Work request: Write out the records below exactly as they appear, skipping each picture.

Input data:
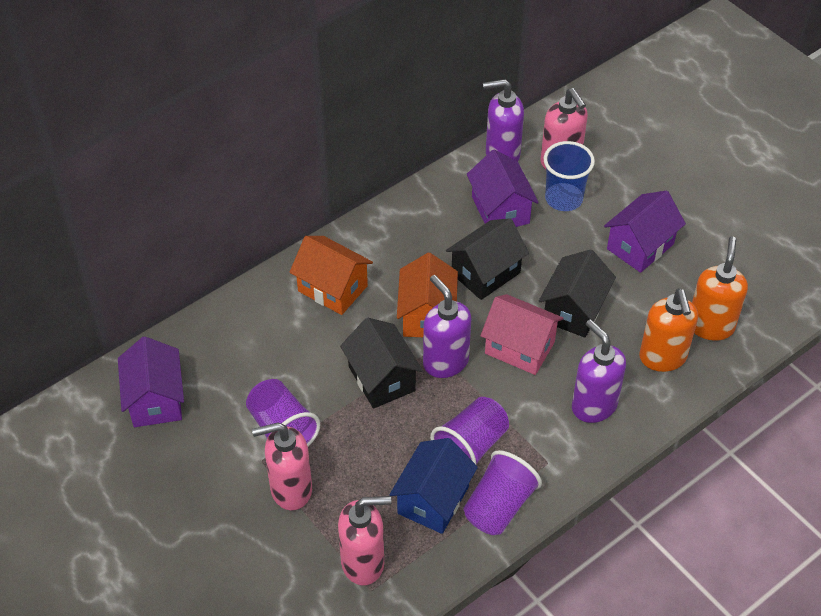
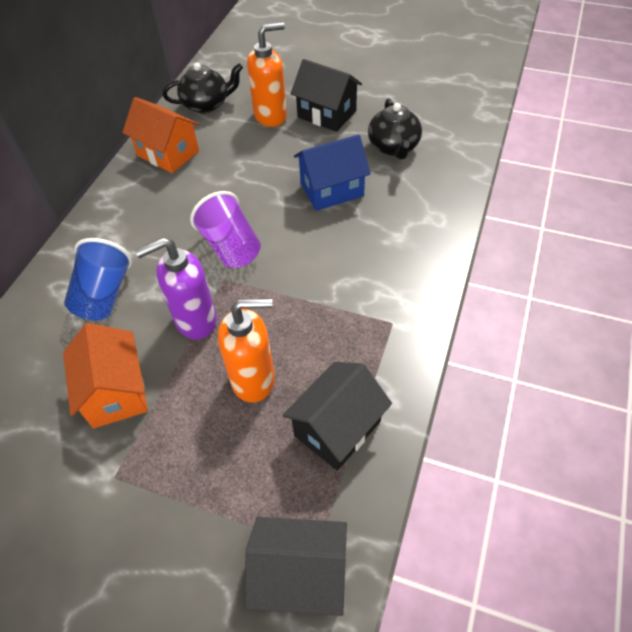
black teapot: 0 -> 2
pink house: 1 -> 0
pink soap dispenser: 3 -> 0
purple cup: 3 -> 1
purple house: 3 -> 0
purple soap dispenser: 3 -> 1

Written solution:
black teapot: 0 -> 2
pink house: 1 -> 0
pink soap dispenser: 3 -> 0
purple cup: 3 -> 1
purple house: 3 -> 0
purple soap dispenser: 3 -> 1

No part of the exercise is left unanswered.